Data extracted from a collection
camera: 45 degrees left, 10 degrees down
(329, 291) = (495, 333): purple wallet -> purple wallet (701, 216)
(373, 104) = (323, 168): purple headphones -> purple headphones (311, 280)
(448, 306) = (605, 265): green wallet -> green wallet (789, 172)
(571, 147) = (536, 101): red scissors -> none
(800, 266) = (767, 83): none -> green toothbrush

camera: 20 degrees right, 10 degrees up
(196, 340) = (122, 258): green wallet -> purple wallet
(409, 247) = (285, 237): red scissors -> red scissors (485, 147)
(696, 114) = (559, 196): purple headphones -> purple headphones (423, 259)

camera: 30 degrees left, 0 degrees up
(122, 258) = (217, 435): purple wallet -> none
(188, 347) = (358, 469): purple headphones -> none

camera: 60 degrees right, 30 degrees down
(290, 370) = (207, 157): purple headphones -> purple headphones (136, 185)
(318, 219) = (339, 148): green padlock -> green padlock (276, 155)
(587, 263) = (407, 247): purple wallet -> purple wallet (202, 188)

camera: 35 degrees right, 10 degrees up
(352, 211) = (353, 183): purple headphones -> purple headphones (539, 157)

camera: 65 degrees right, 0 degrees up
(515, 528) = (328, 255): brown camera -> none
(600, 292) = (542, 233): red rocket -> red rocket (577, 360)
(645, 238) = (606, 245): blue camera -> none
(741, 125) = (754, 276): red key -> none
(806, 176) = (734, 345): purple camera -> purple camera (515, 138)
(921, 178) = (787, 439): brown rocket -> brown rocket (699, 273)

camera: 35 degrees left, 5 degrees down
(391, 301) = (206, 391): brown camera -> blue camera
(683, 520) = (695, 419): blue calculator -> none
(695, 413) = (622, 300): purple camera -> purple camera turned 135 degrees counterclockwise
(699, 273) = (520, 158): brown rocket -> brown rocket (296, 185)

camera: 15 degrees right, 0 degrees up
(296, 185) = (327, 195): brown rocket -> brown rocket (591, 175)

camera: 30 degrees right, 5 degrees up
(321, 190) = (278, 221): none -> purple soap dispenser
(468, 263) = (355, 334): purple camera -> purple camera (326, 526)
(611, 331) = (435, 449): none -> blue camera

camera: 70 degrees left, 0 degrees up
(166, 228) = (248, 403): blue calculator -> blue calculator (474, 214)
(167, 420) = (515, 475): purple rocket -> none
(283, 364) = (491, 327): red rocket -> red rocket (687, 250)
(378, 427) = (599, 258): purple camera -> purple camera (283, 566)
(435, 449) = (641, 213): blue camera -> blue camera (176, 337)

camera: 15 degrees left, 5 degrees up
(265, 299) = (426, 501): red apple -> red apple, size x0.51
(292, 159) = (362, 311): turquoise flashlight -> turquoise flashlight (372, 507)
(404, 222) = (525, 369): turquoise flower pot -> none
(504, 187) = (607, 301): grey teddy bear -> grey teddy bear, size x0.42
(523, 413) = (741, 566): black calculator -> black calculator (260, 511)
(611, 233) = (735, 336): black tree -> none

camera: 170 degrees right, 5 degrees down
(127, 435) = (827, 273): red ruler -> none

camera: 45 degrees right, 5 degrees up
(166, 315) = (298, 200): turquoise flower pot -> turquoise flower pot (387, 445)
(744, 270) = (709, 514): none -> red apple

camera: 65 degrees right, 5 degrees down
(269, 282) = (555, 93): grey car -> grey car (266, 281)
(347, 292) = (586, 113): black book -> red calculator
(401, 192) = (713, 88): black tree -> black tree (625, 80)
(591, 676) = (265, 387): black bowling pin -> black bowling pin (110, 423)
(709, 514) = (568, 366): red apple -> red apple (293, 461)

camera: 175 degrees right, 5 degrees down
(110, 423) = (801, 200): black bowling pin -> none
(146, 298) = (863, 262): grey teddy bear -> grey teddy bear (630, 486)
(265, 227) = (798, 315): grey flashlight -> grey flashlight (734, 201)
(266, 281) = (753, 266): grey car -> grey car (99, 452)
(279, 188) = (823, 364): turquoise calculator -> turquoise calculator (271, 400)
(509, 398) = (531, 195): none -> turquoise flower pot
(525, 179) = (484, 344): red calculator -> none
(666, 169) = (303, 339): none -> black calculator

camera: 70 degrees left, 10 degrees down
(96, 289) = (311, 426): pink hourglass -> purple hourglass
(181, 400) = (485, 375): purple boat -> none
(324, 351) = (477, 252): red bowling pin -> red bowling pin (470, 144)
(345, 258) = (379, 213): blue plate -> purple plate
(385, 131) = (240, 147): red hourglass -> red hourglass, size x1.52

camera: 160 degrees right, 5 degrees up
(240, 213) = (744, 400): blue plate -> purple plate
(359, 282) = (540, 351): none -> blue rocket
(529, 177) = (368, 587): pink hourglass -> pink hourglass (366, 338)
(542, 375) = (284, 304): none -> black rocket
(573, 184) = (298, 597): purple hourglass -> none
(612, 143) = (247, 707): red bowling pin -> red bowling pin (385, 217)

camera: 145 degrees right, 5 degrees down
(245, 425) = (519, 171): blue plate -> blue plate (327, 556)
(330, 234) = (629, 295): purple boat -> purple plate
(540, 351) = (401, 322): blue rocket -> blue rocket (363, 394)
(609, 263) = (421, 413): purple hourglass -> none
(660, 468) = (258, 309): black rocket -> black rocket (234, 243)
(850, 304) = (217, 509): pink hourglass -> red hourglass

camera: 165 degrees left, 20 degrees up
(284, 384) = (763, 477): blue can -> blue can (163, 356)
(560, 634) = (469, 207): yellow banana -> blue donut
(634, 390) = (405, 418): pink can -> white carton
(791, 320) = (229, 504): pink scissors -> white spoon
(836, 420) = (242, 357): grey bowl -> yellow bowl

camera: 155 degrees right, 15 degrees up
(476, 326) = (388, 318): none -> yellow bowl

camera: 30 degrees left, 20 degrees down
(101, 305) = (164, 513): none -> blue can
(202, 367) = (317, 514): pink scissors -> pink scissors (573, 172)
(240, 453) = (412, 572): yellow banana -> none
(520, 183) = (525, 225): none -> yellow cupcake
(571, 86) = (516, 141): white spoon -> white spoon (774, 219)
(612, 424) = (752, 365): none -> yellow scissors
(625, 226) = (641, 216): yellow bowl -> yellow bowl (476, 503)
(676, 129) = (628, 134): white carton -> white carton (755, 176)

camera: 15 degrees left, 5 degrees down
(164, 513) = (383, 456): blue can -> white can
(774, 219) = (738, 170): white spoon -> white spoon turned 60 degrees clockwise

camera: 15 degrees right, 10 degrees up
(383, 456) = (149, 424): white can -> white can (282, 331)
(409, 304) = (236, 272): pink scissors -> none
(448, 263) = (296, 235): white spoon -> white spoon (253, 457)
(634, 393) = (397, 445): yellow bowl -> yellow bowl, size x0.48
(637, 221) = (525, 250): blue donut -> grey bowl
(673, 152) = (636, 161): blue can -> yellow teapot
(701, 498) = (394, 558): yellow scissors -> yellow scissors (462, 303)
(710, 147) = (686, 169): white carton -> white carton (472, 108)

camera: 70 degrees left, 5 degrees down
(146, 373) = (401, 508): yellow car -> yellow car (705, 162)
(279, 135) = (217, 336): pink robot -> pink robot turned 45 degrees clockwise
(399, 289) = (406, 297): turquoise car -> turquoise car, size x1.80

- Exercise details
Output the records above exactly, from their first line through the line that contains "camera: 20 degrees right, 10 degrees up", and add nothing.

- Result of the task
camera: 45 degrees left, 10 degrees down
(329, 291) = (495, 333): purple wallet -> purple wallet (701, 216)
(373, 104) = (323, 168): purple headphones -> purple headphones (311, 280)
(448, 306) = (605, 265): green wallet -> green wallet (789, 172)
(571, 147) = (536, 101): red scissors -> none
(800, 266) = (767, 83): none -> green toothbrush

camera: 20 degrees right, 10 degrees up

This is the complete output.